• _LISTED ENTRIES_:
>>>>>
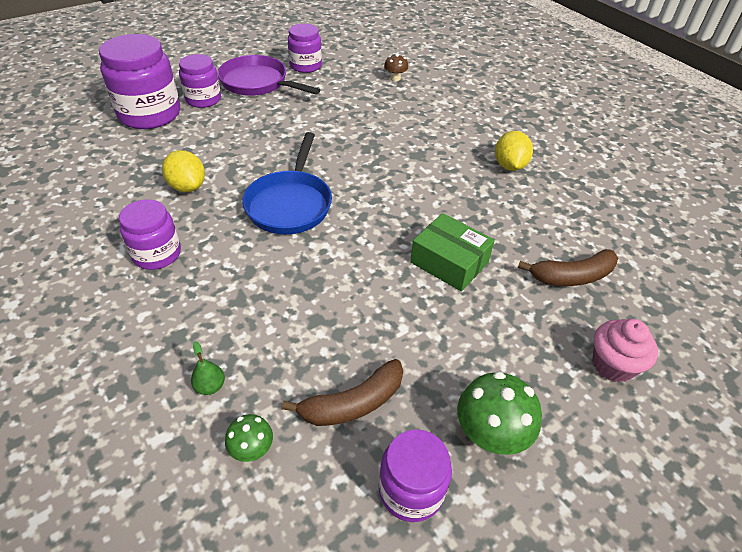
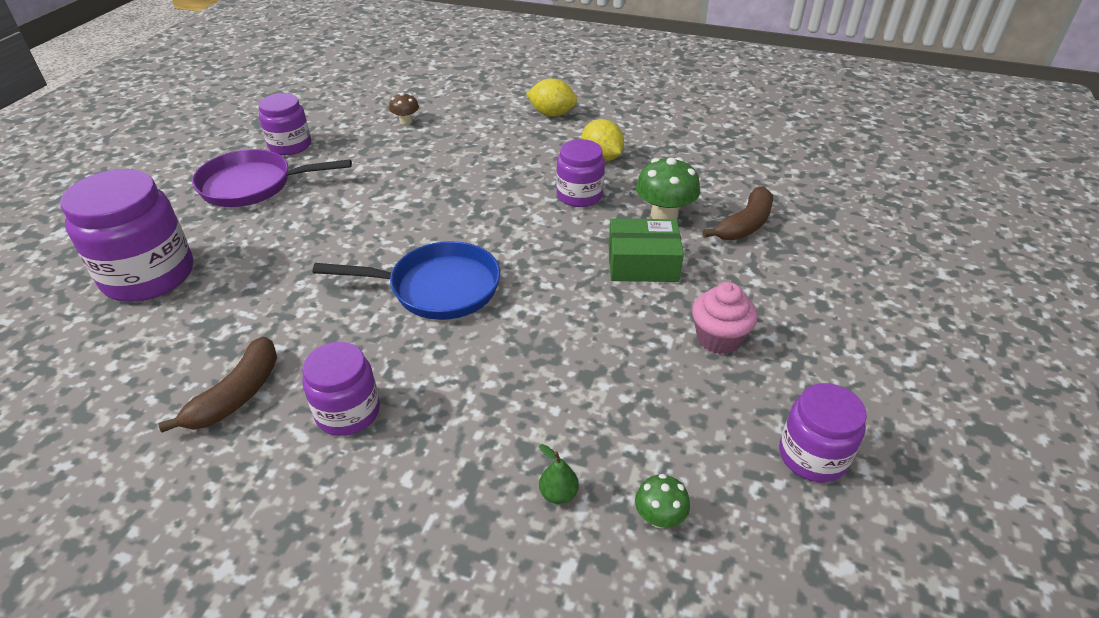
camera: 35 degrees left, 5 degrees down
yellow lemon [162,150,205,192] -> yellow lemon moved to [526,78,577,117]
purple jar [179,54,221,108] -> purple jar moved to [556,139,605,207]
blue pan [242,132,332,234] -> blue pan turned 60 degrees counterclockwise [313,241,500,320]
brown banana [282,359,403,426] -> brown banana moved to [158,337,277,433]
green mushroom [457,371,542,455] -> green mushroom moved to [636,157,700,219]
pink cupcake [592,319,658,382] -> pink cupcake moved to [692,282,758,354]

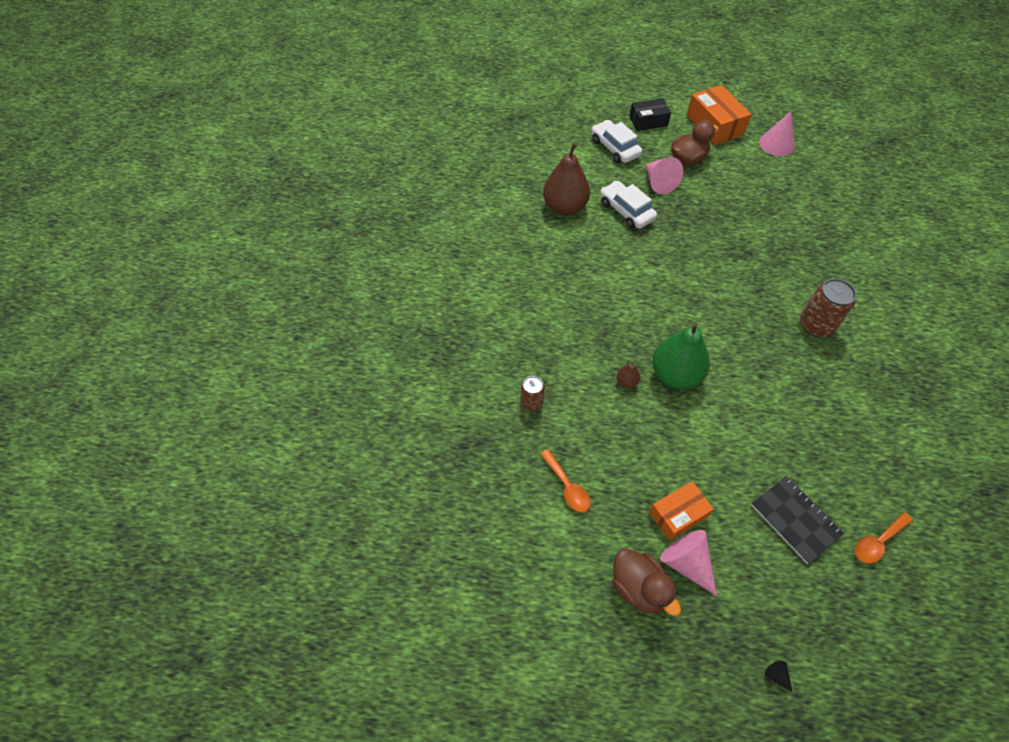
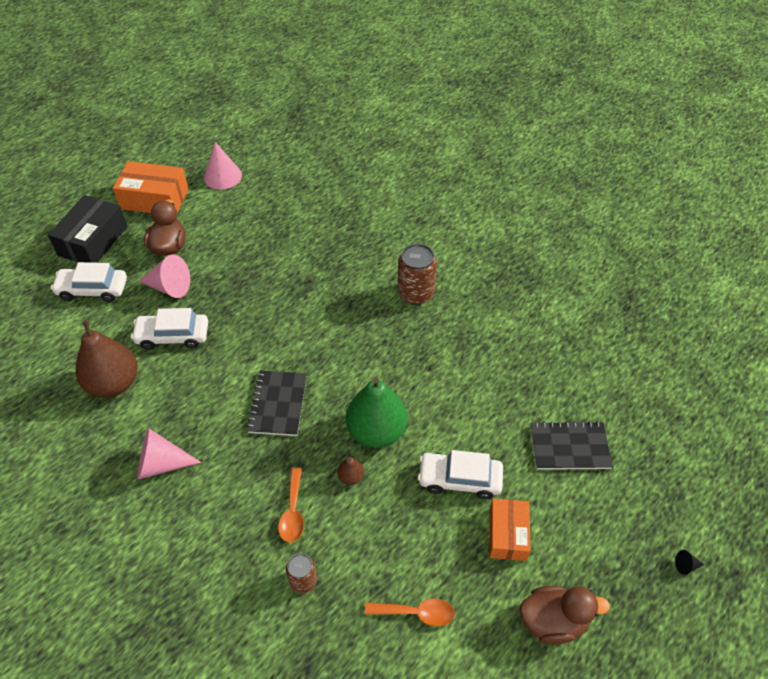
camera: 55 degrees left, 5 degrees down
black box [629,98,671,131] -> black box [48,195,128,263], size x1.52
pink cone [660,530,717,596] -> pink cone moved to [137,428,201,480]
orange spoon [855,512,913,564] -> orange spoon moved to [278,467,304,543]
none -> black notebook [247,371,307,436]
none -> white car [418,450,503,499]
<<<<<
• _WHAT THE EXERCISE ASKS_: Each line from the one with "black box [629,98,671,131]" through the end of the entries above is to be returned word for word. Nothing else belongs in the answer.

• _SOLUTION TO THE PROBLEM_:
black box [629,98,671,131] -> black box [48,195,128,263], size x1.52
pink cone [660,530,717,596] -> pink cone moved to [137,428,201,480]
orange spoon [855,512,913,564] -> orange spoon moved to [278,467,304,543]
none -> black notebook [247,371,307,436]
none -> white car [418,450,503,499]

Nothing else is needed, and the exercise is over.